_Exercise goal:_
Look through the entries for the string "grey", and copy each line that holds it.

_Supplied records:_

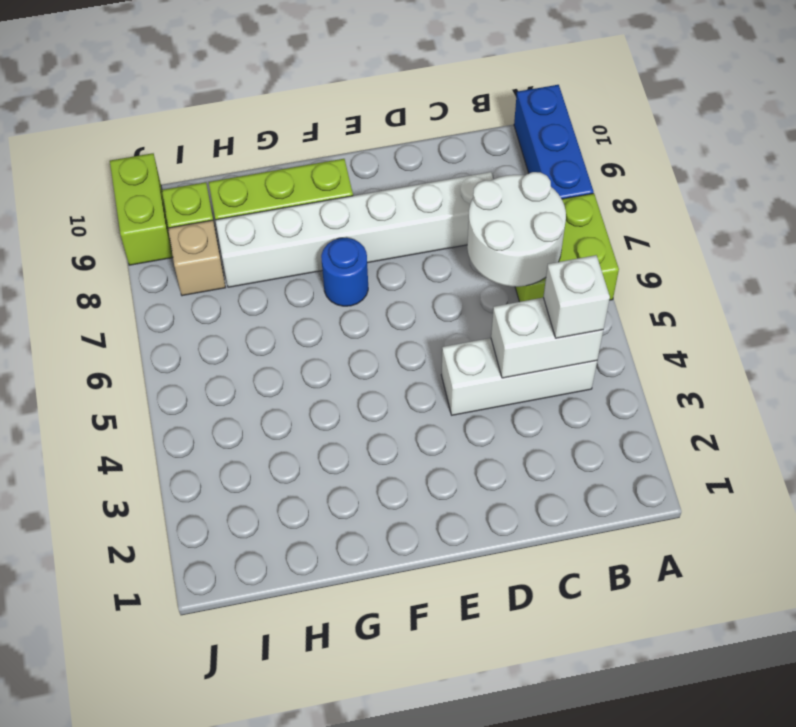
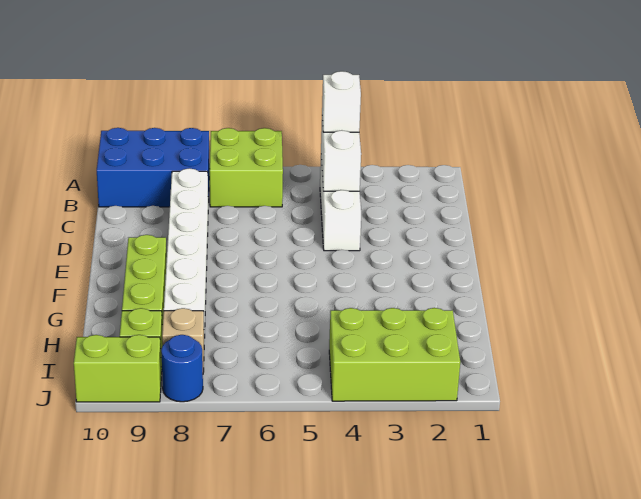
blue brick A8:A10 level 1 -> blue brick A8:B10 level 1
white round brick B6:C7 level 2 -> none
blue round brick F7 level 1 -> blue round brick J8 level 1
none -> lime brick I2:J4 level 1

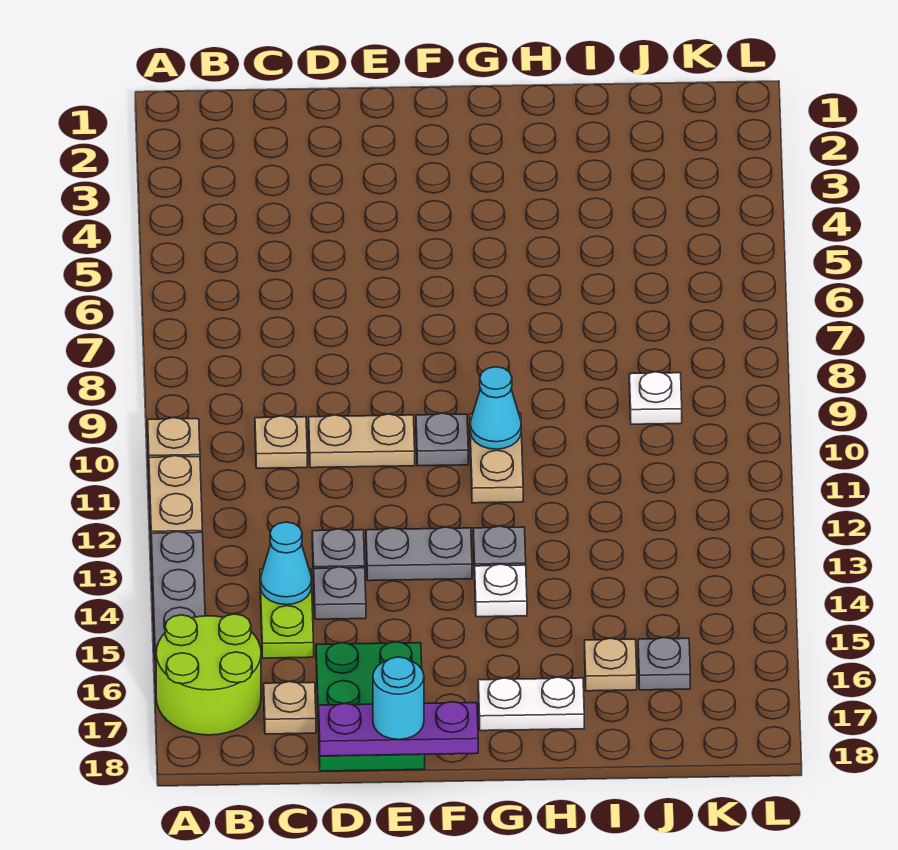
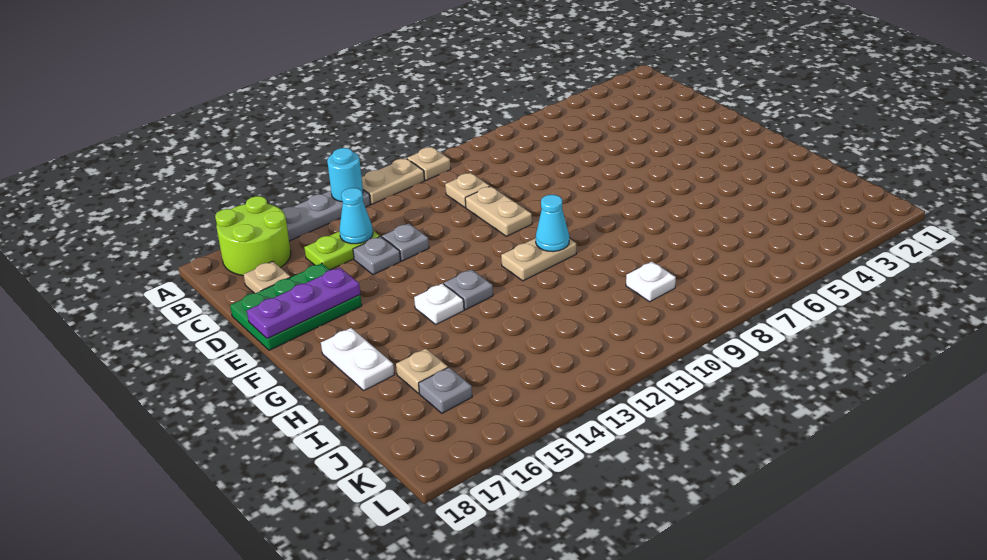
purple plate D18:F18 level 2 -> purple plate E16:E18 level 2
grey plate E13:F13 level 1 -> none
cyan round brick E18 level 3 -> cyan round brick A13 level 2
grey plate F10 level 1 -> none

_Written response:_
grey plate E13:F13 level 1 -> none
grey plate F10 level 1 -> none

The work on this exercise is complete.